Stored records:
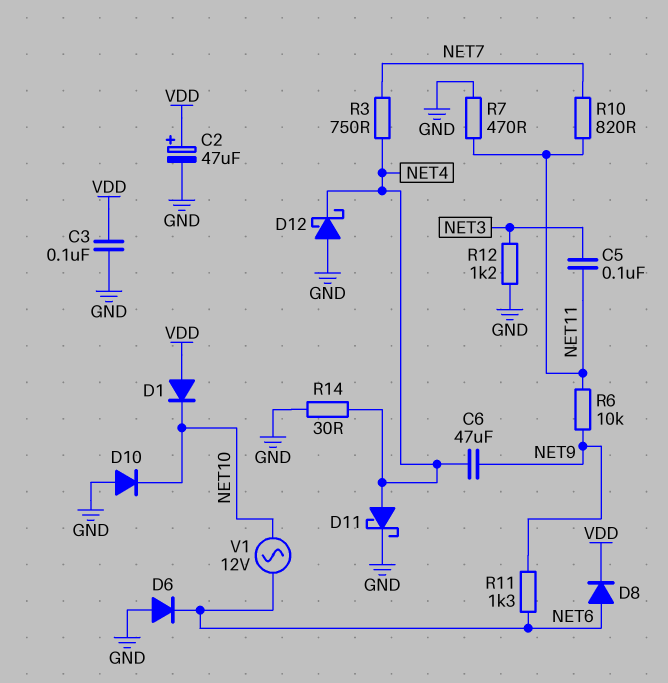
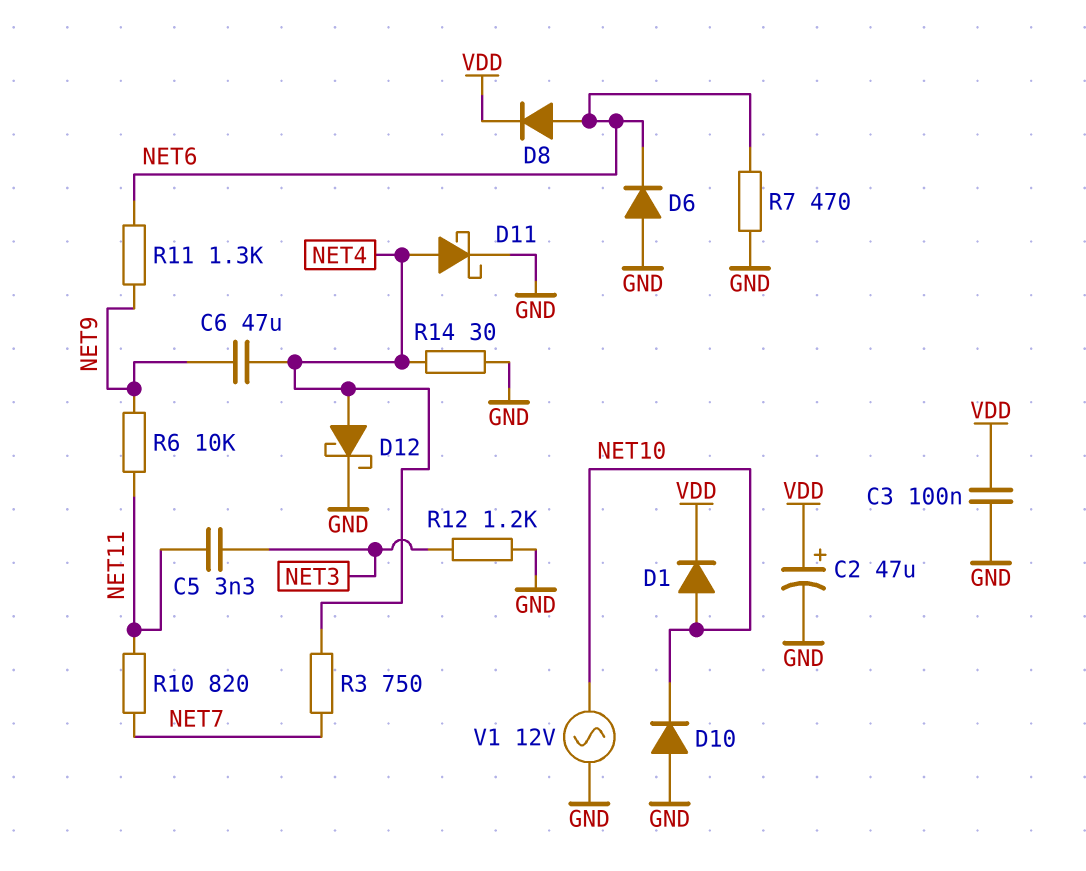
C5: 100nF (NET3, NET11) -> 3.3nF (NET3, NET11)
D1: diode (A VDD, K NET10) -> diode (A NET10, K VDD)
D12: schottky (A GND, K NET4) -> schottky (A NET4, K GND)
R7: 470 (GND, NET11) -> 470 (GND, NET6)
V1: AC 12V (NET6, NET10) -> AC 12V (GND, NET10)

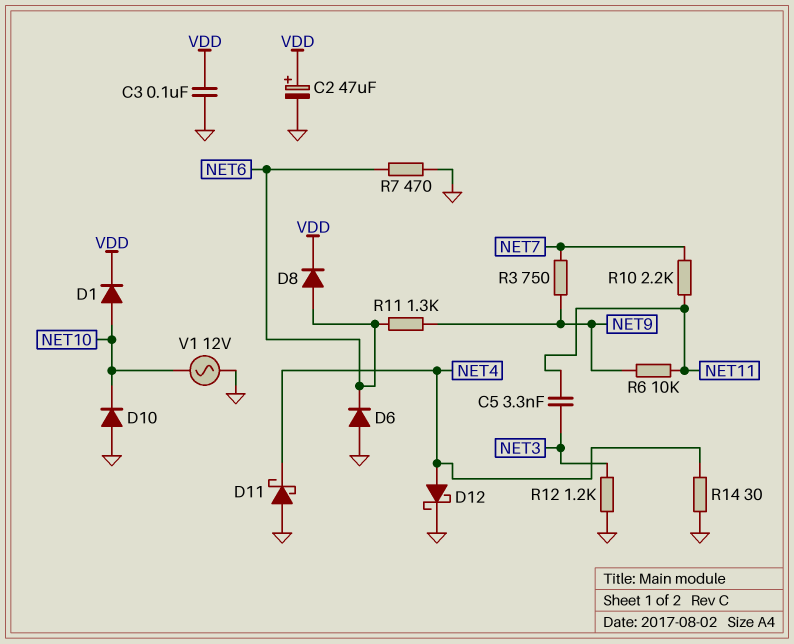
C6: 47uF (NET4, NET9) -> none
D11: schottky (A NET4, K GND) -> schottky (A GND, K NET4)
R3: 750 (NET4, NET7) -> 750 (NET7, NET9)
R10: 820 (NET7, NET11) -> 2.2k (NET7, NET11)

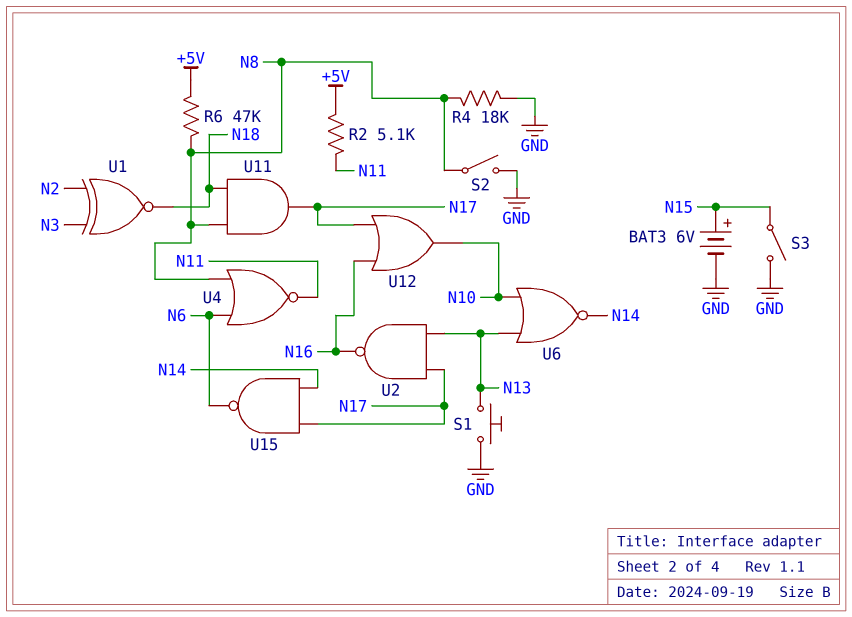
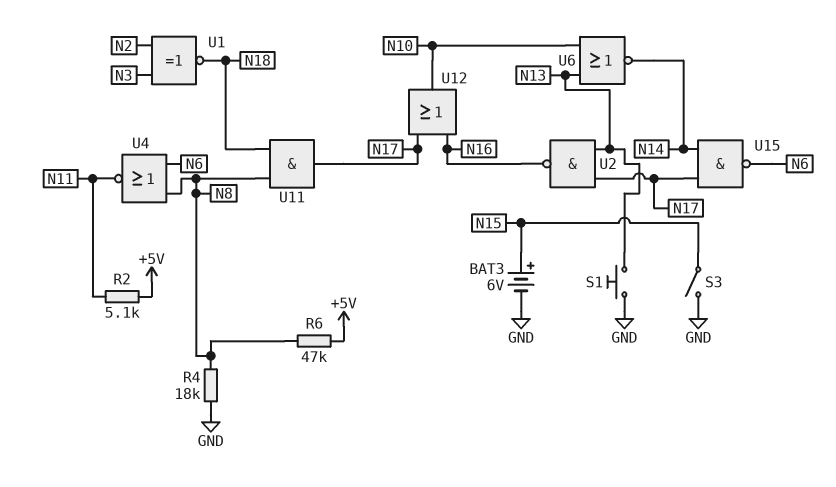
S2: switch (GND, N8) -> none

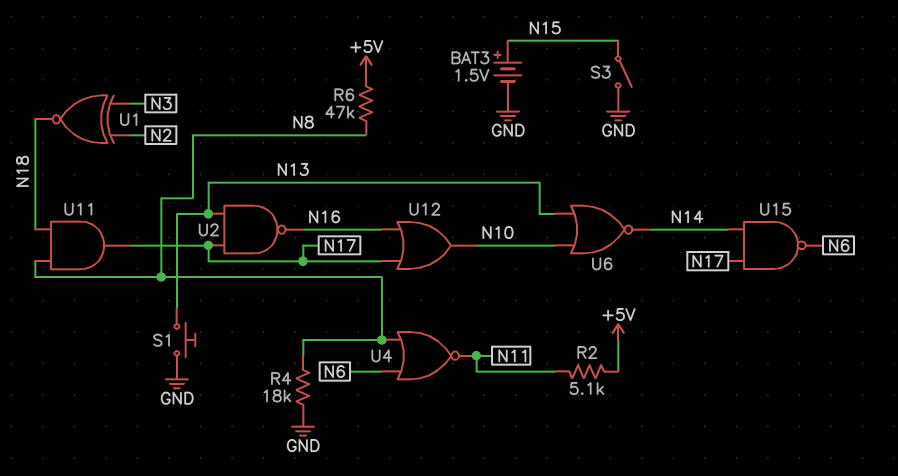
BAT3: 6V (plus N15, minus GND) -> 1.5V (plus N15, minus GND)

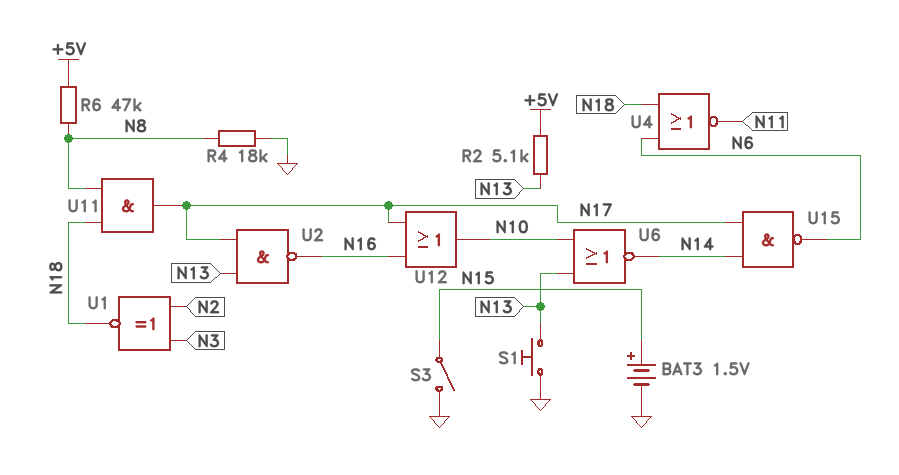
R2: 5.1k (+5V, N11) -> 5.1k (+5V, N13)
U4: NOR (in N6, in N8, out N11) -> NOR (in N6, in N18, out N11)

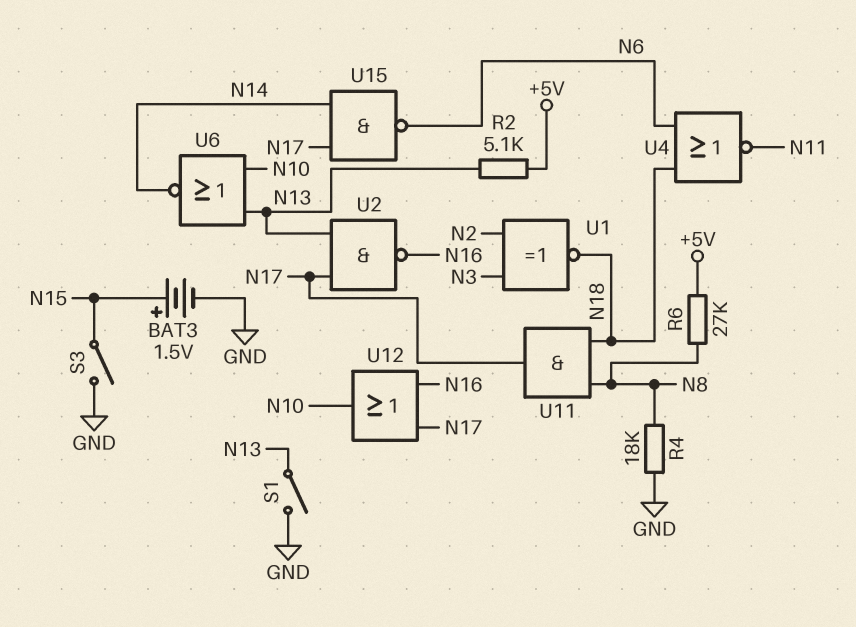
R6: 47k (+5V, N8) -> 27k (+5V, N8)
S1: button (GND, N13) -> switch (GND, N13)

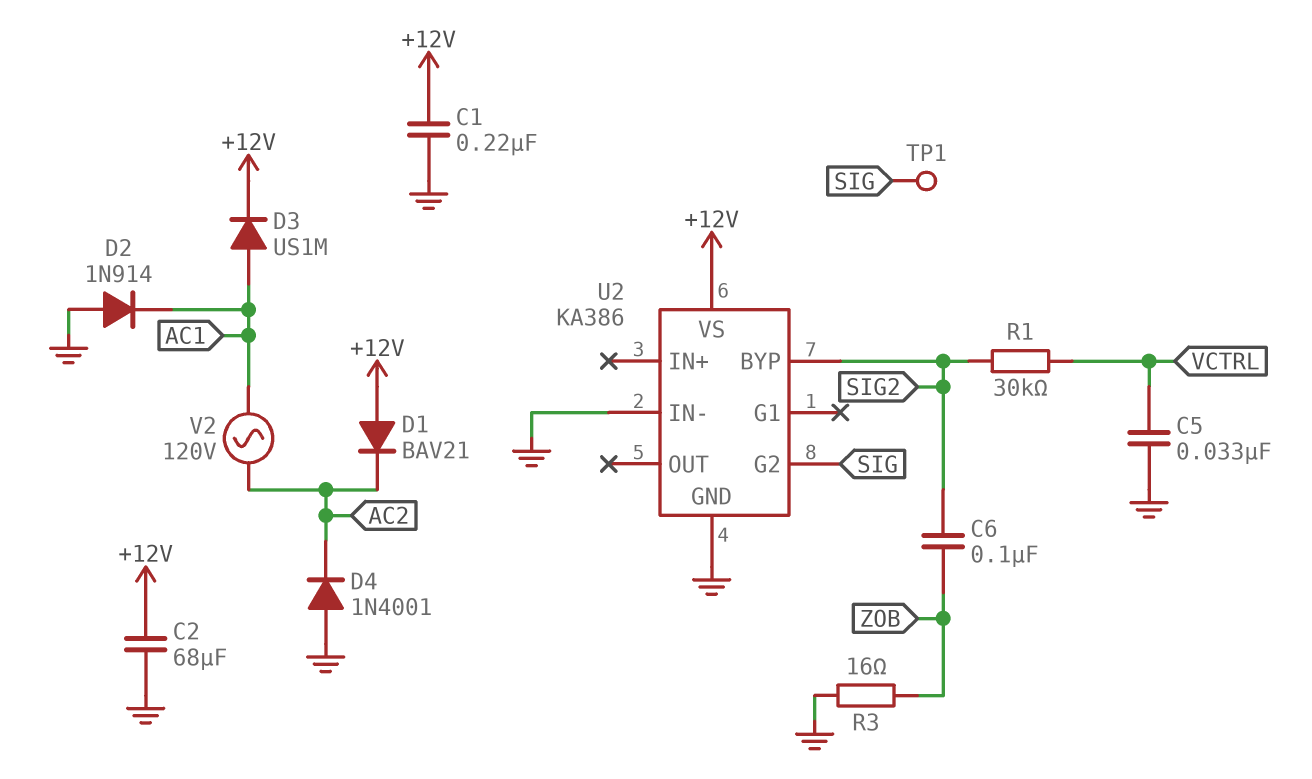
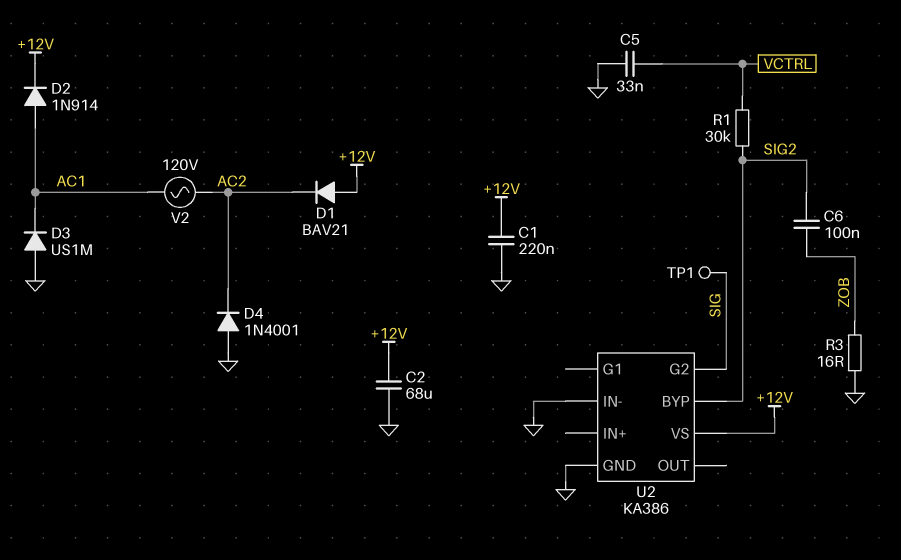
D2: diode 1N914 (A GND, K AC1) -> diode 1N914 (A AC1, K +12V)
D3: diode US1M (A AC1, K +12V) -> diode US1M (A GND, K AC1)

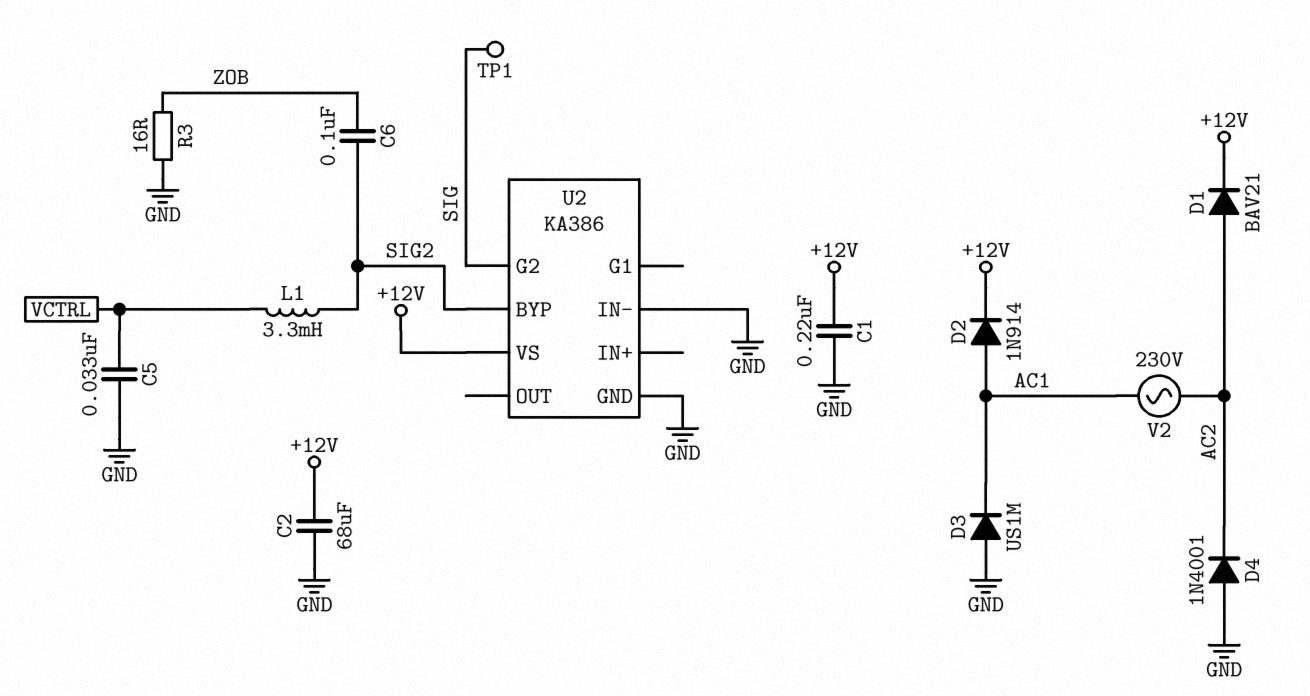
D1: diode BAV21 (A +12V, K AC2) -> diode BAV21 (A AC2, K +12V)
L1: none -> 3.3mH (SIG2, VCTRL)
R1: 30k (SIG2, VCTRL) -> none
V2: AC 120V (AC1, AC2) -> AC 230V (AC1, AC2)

# [DESCRIPTION OF THE TASK]
Within these entries, output exactly the lines starting at the one with "D11: schottky (A" and finishing at the one with "U4: NOR (in". Leave pictures out of the output.

# [COMPLETED TASK]
D11: schottky (A NET4, K GND) -> schottky (A GND, K NET4)
R3: 750 (NET4, NET7) -> 750 (NET7, NET9)
R10: 820 (NET7, NET11) -> 2.2k (NET7, NET11)

S2: switch (GND, N8) -> none

BAT3: 6V (plus N15, minus GND) -> 1.5V (plus N15, minus GND)

R2: 5.1k (+5V, N11) -> 5.1k (+5V, N13)
U4: NOR (in N6, in N8, out N11) -> NOR (in N6, in N18, out N11)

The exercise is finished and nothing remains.